• [WHAT YOU WILL DO] Across the entries below, work out how many lines contain "size". Respond with the number and no other text.

• [INPUT RECORDS]
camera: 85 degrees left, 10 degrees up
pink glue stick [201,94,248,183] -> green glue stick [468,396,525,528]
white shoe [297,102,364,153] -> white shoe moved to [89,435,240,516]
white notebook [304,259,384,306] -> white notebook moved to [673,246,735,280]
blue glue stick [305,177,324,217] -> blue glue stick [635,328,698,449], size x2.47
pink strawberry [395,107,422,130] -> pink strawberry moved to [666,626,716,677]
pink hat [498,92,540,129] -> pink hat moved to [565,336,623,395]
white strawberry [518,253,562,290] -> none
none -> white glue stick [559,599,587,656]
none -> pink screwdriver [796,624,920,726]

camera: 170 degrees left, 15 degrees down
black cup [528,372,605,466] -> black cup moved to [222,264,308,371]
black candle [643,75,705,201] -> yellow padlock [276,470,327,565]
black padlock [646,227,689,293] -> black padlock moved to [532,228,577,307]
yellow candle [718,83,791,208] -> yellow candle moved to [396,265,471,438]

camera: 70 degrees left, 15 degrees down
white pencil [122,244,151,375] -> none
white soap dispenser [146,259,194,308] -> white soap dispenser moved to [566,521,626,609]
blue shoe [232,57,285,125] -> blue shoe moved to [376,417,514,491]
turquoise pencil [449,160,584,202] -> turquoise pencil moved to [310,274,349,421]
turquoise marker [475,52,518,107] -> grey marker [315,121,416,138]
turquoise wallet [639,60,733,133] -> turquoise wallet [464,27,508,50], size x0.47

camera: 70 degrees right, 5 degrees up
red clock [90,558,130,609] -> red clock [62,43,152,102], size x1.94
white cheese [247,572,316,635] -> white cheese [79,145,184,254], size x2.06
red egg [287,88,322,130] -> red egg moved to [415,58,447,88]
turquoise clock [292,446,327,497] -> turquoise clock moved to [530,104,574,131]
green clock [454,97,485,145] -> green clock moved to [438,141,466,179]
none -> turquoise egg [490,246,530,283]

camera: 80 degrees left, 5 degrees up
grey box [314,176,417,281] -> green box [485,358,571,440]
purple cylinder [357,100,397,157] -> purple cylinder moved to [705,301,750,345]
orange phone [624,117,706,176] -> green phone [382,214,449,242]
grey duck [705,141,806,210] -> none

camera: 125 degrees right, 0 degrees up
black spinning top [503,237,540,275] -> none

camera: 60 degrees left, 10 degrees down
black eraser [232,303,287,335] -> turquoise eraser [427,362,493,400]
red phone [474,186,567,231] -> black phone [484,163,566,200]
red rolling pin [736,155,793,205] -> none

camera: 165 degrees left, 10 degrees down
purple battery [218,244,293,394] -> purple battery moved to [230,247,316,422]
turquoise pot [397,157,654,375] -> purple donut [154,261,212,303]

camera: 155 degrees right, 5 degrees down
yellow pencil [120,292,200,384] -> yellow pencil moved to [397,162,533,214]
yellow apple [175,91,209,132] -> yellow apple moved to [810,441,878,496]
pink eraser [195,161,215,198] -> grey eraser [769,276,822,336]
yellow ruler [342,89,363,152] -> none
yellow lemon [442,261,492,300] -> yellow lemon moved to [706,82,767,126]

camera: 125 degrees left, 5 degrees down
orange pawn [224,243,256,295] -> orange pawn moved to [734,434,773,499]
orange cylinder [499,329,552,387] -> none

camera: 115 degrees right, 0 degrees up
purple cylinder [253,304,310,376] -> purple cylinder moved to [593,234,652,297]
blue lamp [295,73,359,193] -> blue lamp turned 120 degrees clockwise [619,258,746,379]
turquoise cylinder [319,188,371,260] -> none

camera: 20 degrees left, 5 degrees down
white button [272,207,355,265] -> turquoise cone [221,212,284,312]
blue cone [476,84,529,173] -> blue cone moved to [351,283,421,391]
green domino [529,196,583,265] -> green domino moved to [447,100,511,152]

• [SOLUTION FOR THIS TASK] 4